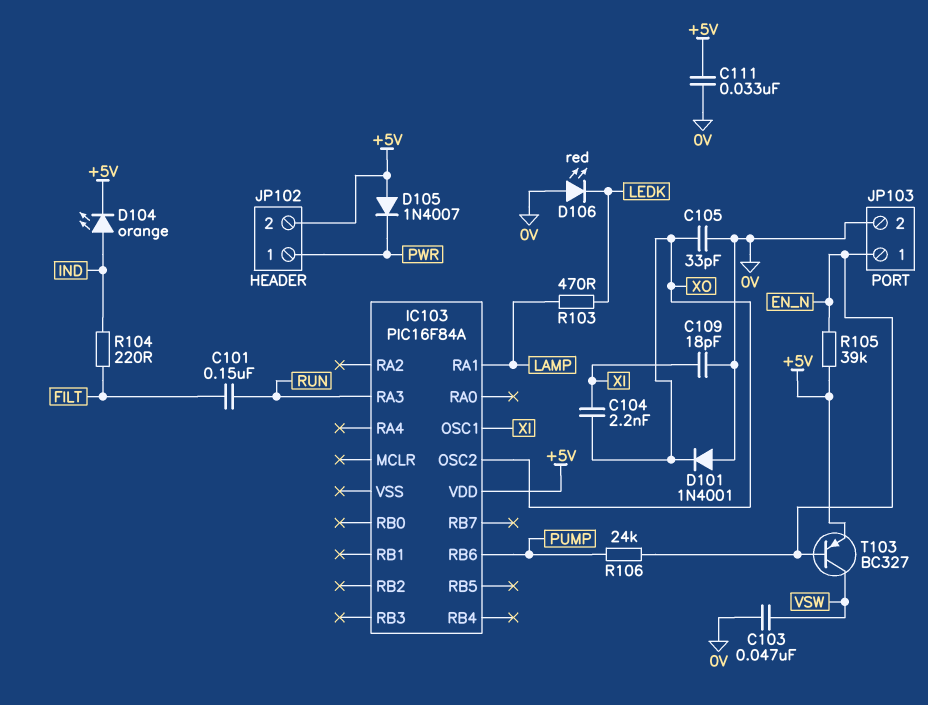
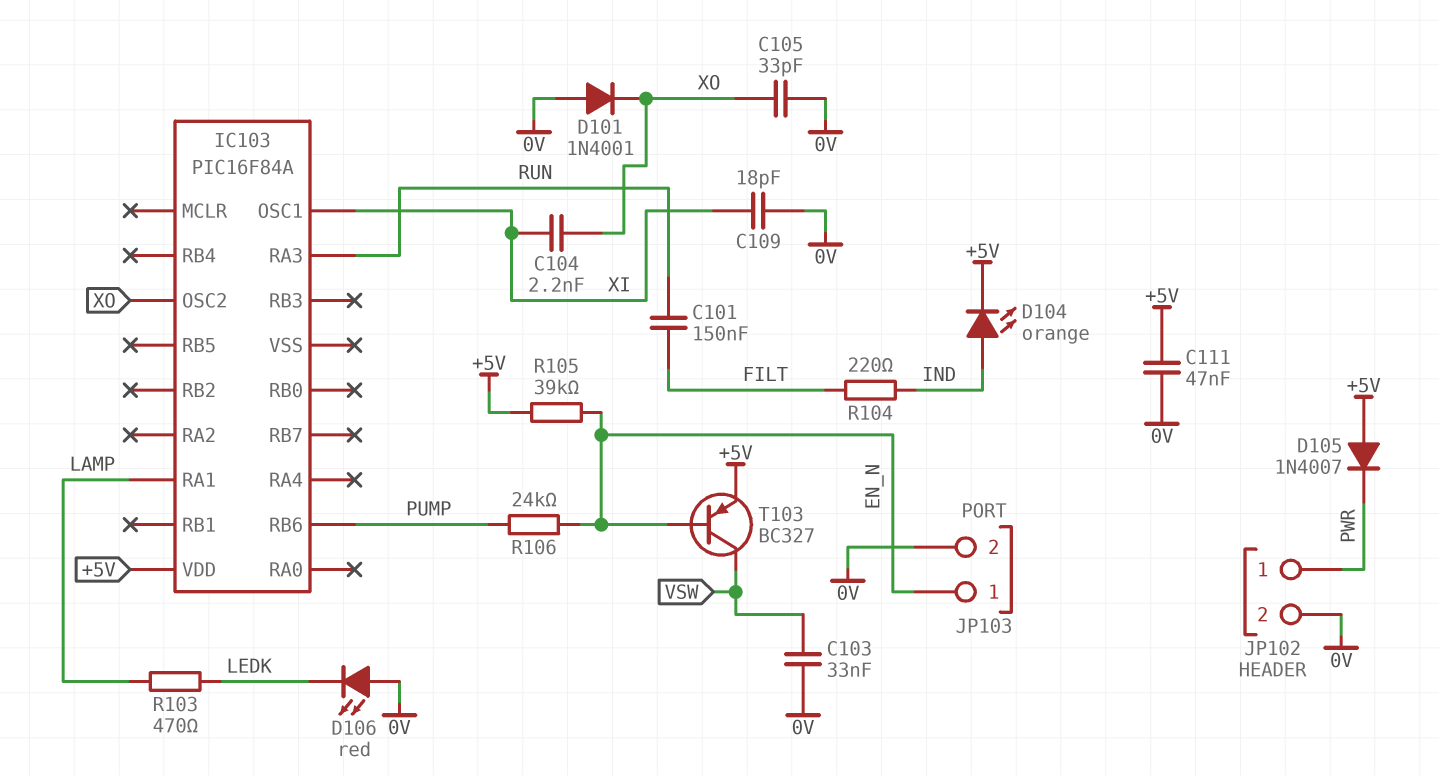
C103: 47nF (0V, VSW) -> 33nF (0V, VSW)
C111: 33nF (+5V, 0V) -> 47nF (+5V, 0V)
JP102 pin 2: +5V -> 0V

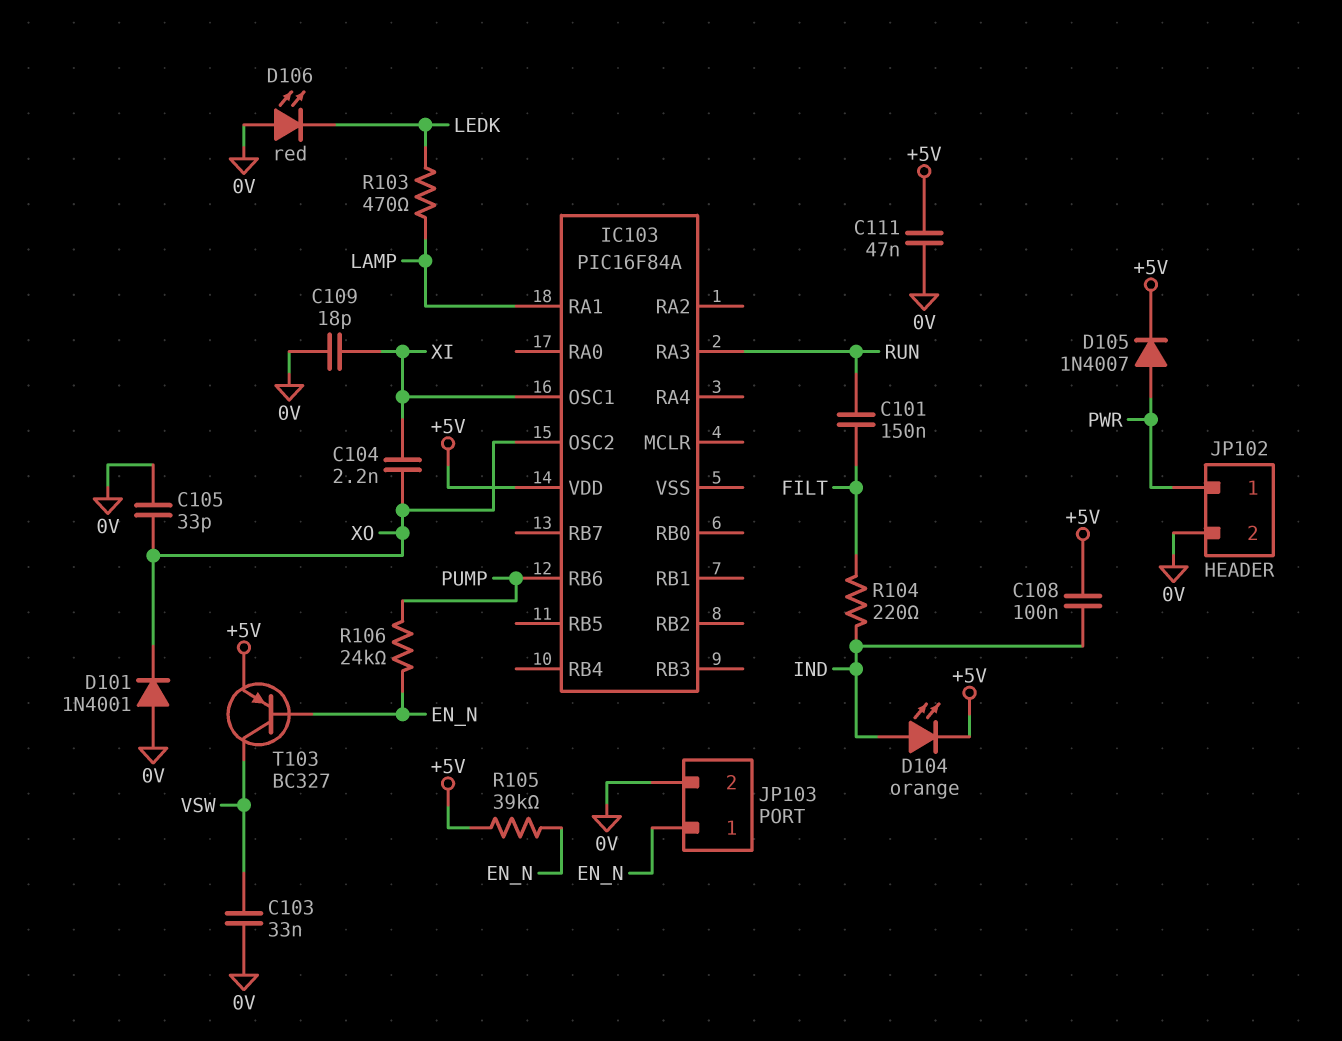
C108: none -> 100nF (+5V, IND)
D105: diode 1N4007 (A +5V, K PWR) -> diode 1N4007 (A PWR, K +5V)

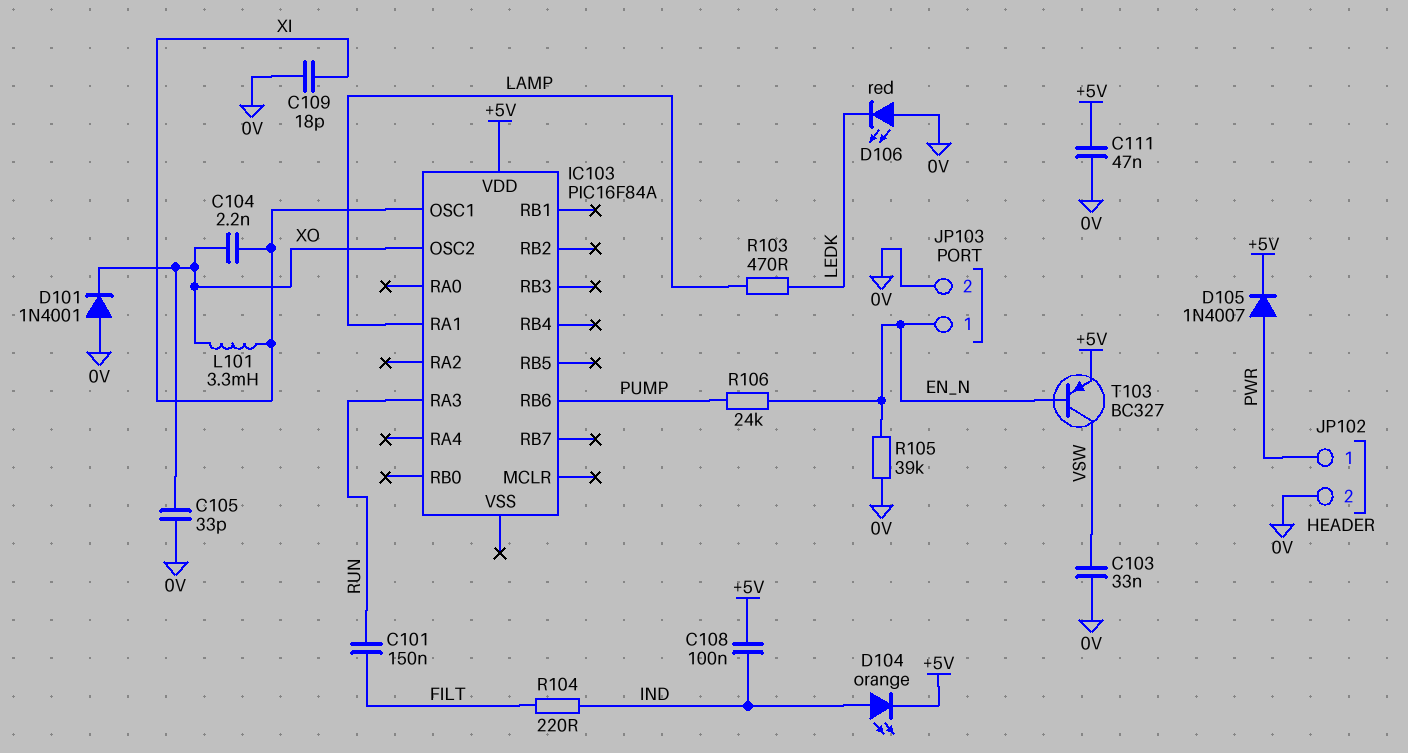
L101: none -> 3.3mH (XI, XO)
R105: 39k (+5V, EN_N) -> 39k (0V, EN_N)

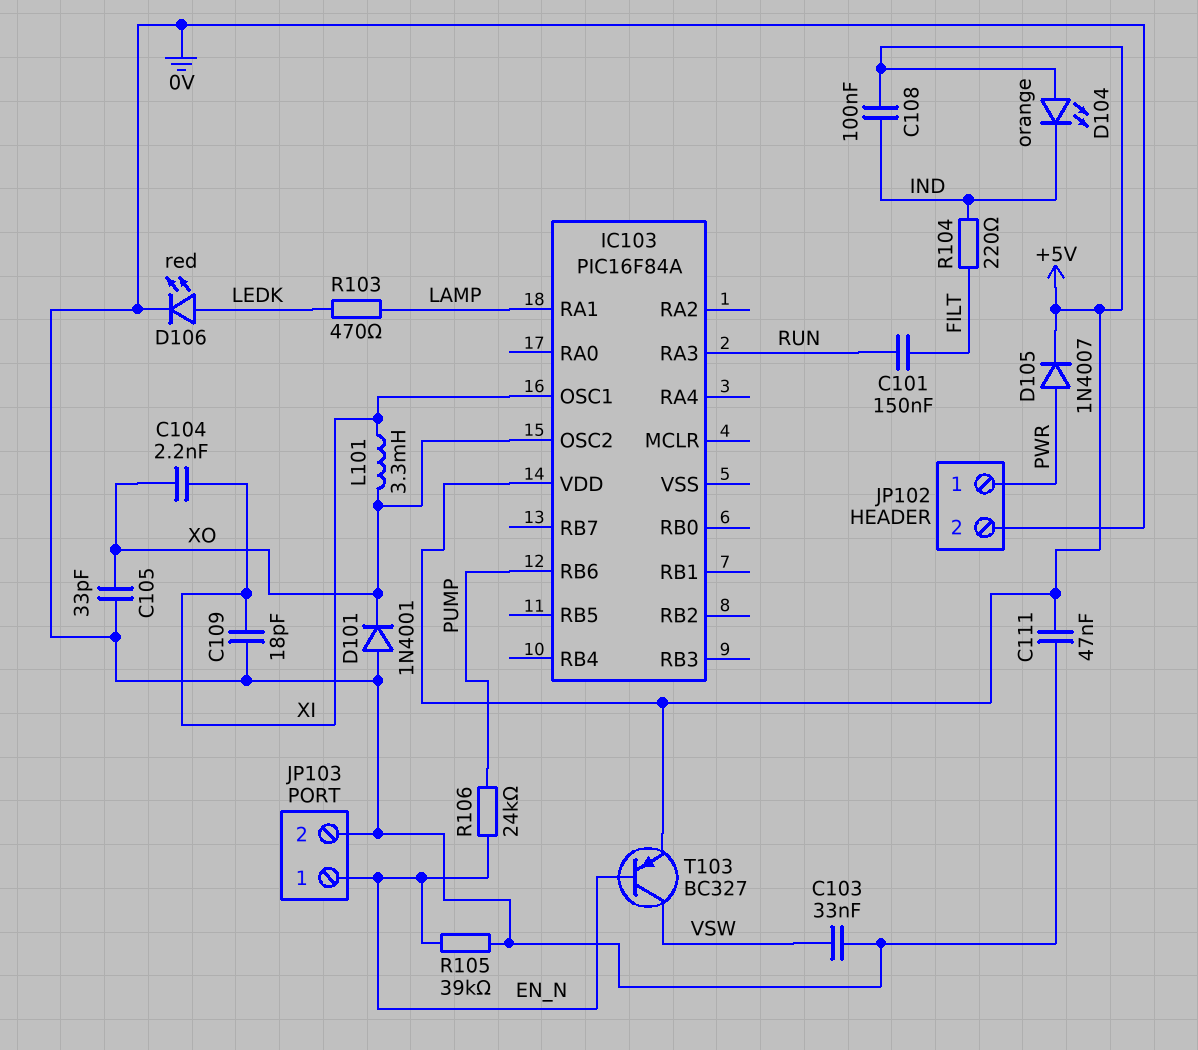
D104: LED orange (A IND, K +5V) -> LED orange (A +5V, K IND)
D106: LED red (A 0V, K LEDK) -> LED red (A LEDK, K 0V)

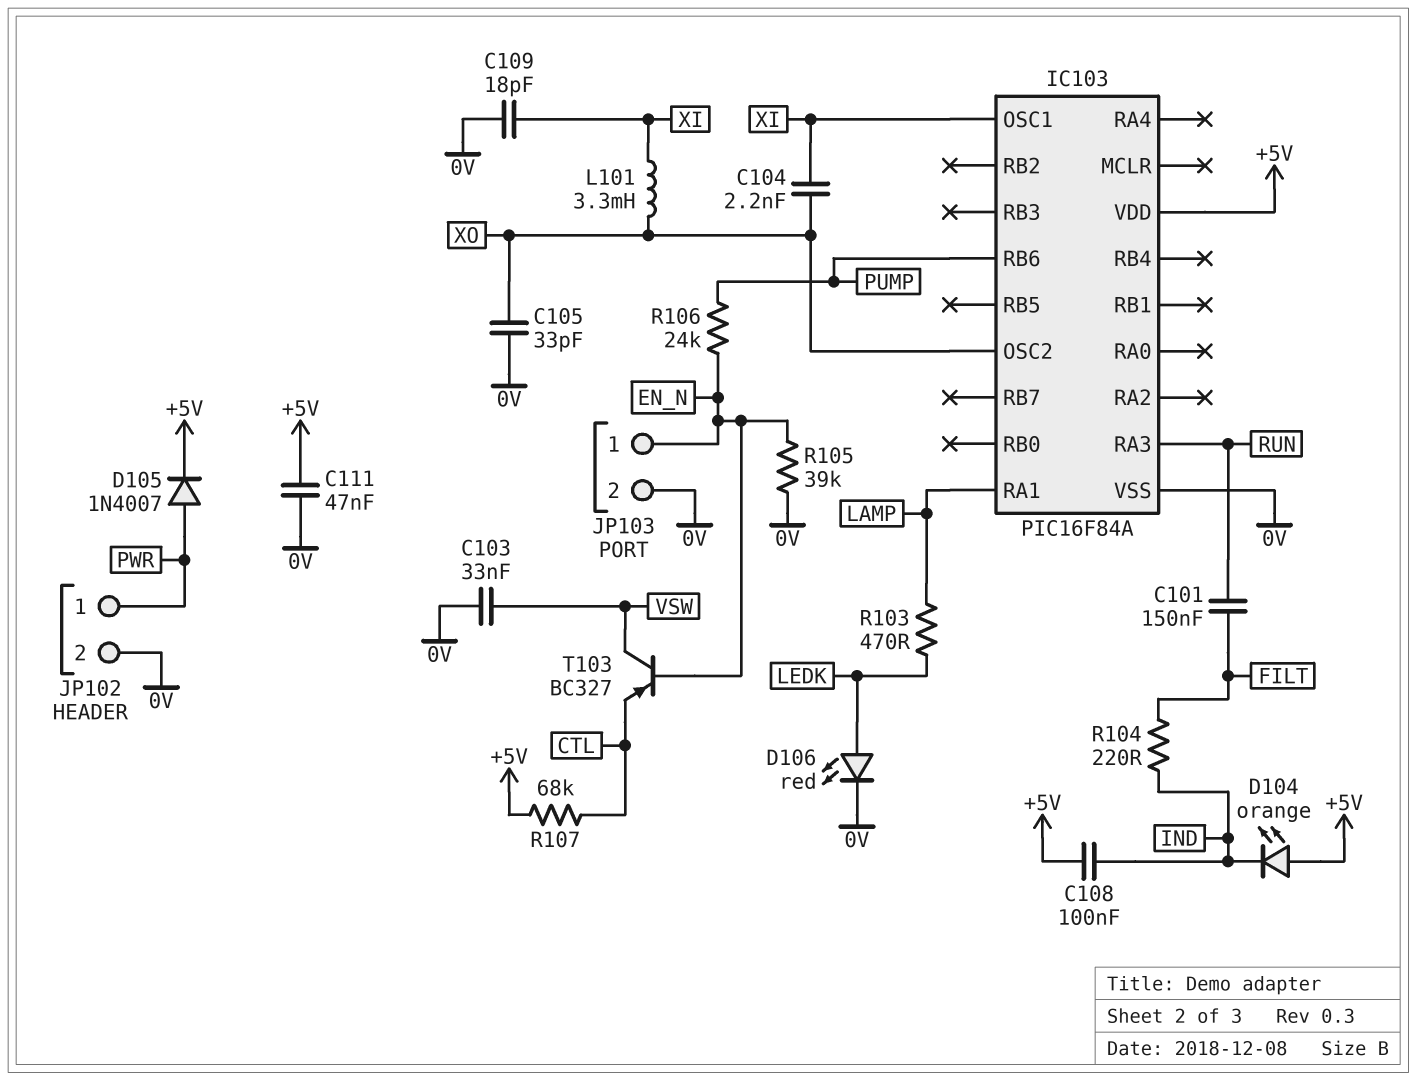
D101: diode 1N4001 (A 0V, K XO) -> none
IC103 pin VSS: none -> 0V
R107: none -> 68k (+5V, CTL)
T103: PNP BC327 (B EN_N, C VSW, E +5V) -> PNP BC327 (B EN_N, C VSW, E CTL)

====================

> THE PROBLEM
Each line from the one holding "D105: diode 1N4007" through the end of the listing is to be output exactly, both ends included, with no other lines and the pictures left out.

> SOLUTION TO THIS EXERCISE
D105: diode 1N4007 (A +5V, K PWR) -> diode 1N4007 (A PWR, K +5V)

L101: none -> 3.3mH (XI, XO)
R105: 39k (+5V, EN_N) -> 39k (0V, EN_N)

D104: LED orange (A IND, K +5V) -> LED orange (A +5V, K IND)
D106: LED red (A 0V, K LEDK) -> LED red (A LEDK, K 0V)

D101: diode 1N4001 (A 0V, K XO) -> none
IC103 pin VSS: none -> 0V
R107: none -> 68k (+5V, CTL)
T103: PNP BC327 (B EN_N, C VSW, E +5V) -> PNP BC327 (B EN_N, C VSW, E CTL)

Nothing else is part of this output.